Work instruction:
Starting at the line with "pink eraser: 3 -> 2", retype every line through the end of the listing exactly as written, and nothing before it.

═════ Data provided

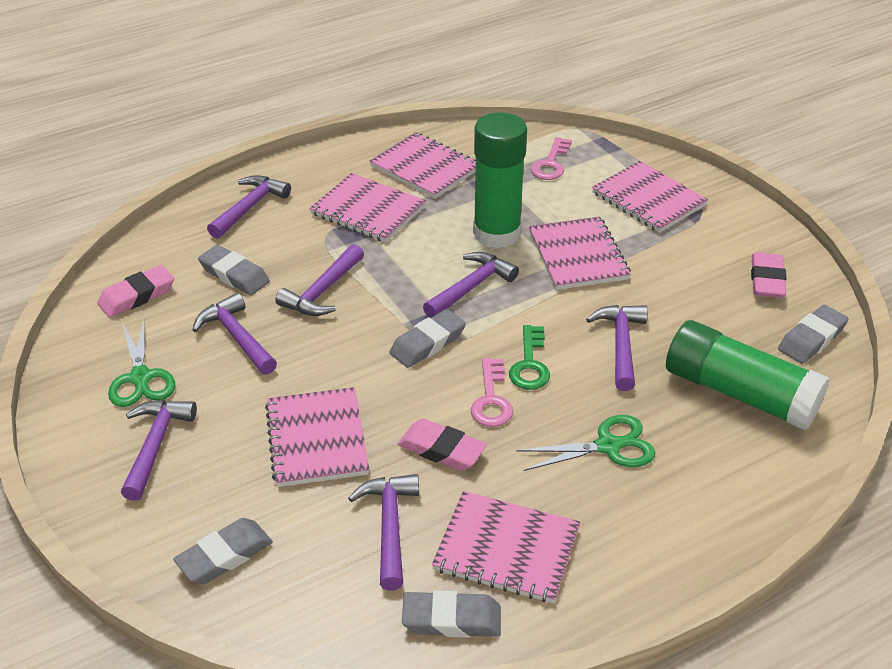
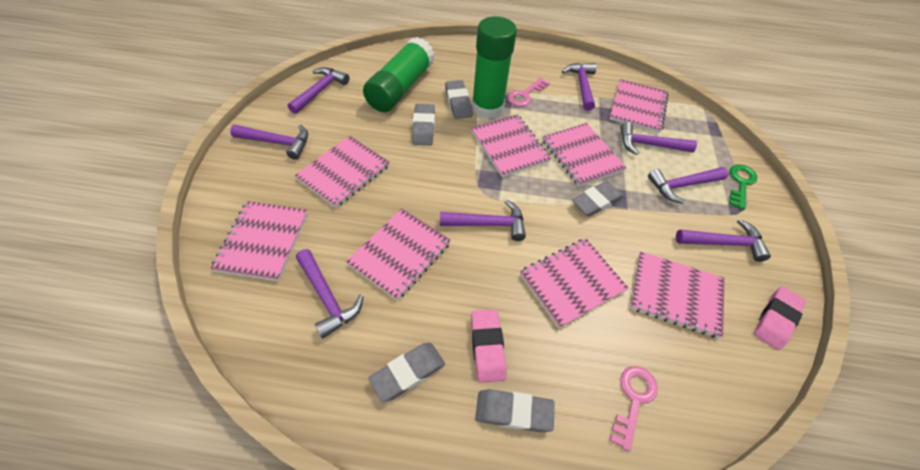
green scissors: 2 -> 0
pink eraser: 3 -> 2
pink notebook: 6 -> 8
purple hammer: 7 -> 8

══════════

Task answer:
pink eraser: 3 -> 2
pink notebook: 6 -> 8
purple hammer: 7 -> 8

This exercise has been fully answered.